- [Scene images with change listings]:
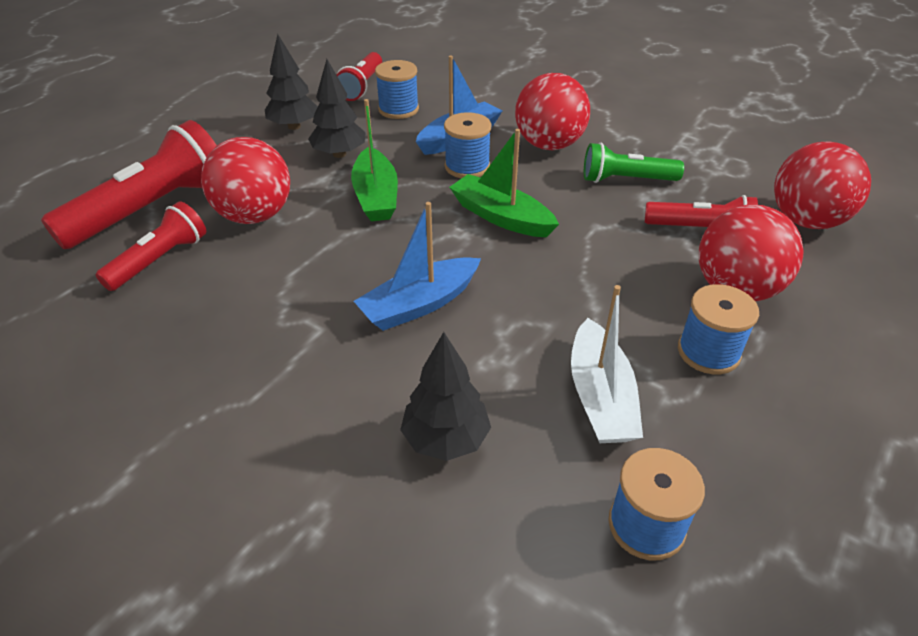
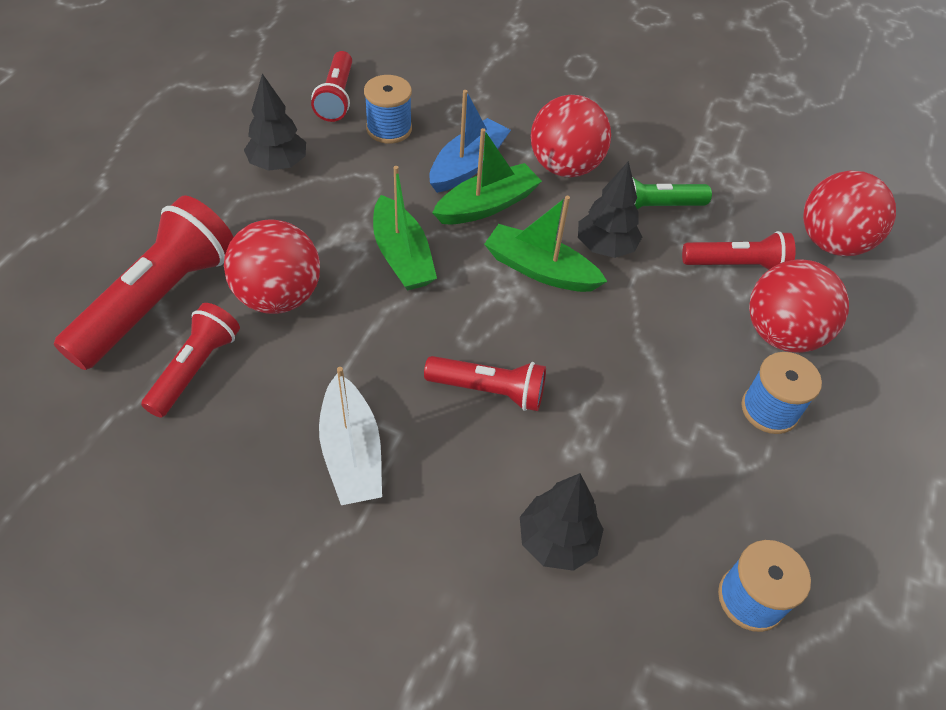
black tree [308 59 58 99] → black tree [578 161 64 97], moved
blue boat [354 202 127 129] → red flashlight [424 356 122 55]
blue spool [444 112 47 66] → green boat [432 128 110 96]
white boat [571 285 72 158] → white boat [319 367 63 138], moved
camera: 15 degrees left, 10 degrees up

- [Exercise instructions]:
Within the entries above, work out the number of lines that include the string "moved" and give only that.

- [Written solution]:
2